Exercise details: Every line containing the word "board" must be pulled from the records.

BEGIN

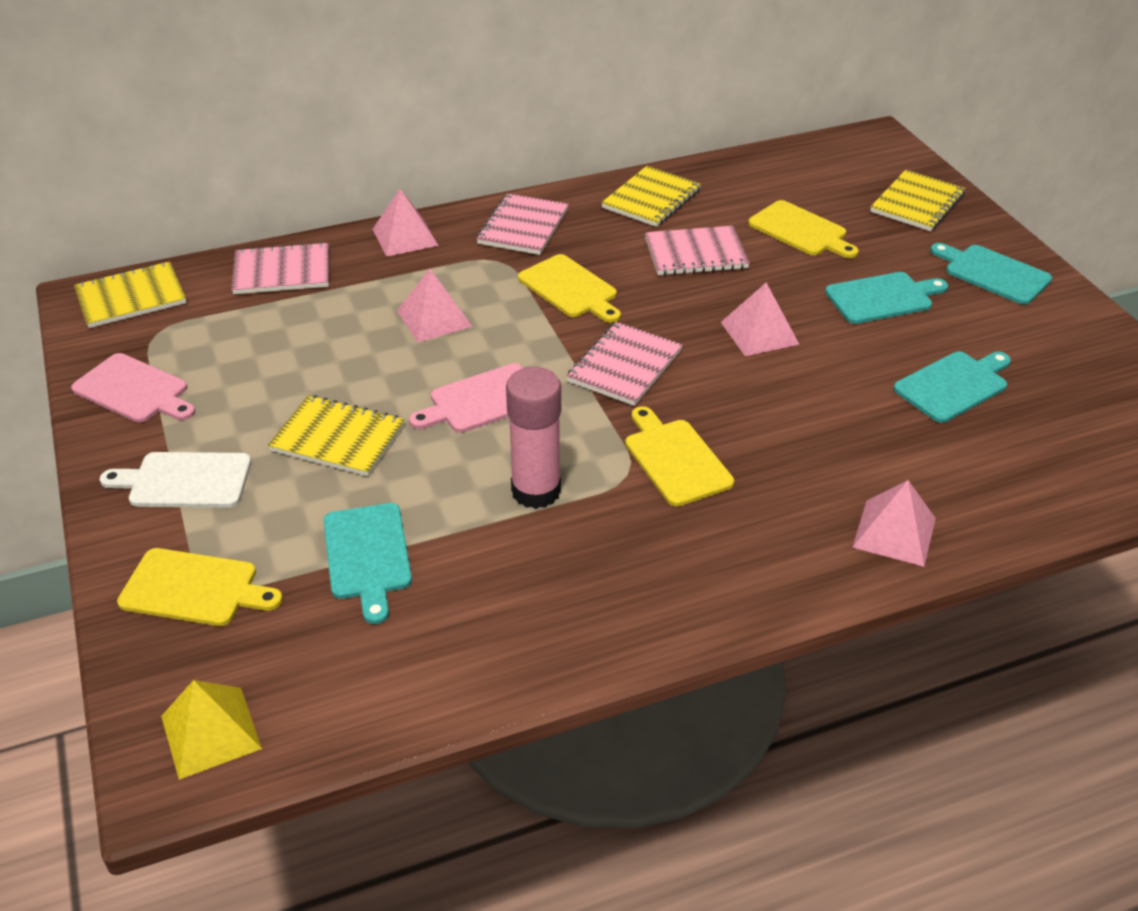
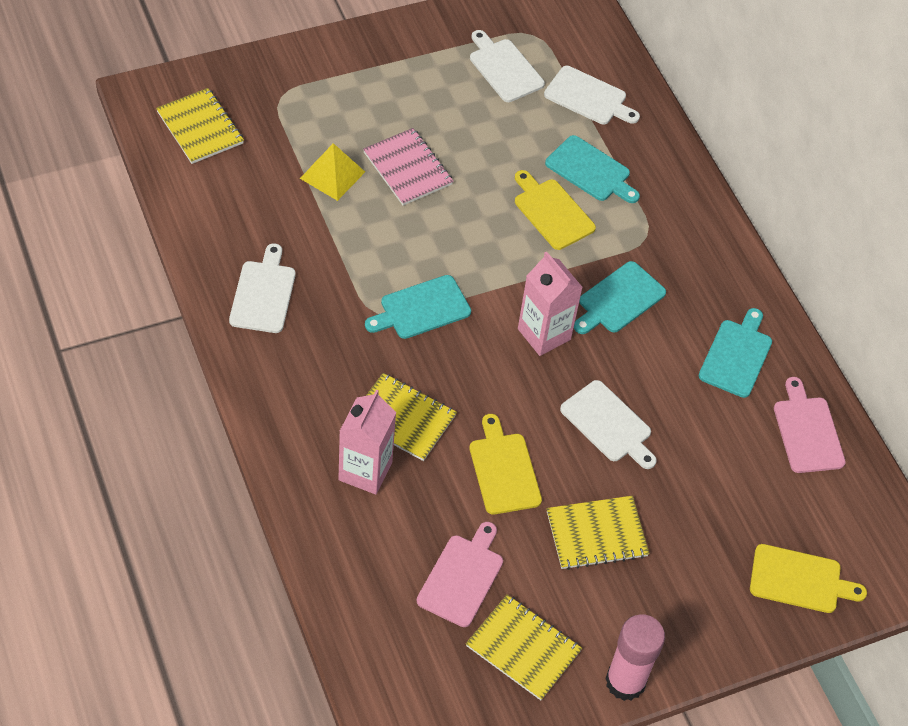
pink carton: 0 -> 2
pink notebook: 4 -> 1
pink pyramid: 4 -> 0
white cutting board: 1 -> 4
yellow cutting board: 4 -> 3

END

Your response:
white cutting board: 1 -> 4
yellow cutting board: 4 -> 3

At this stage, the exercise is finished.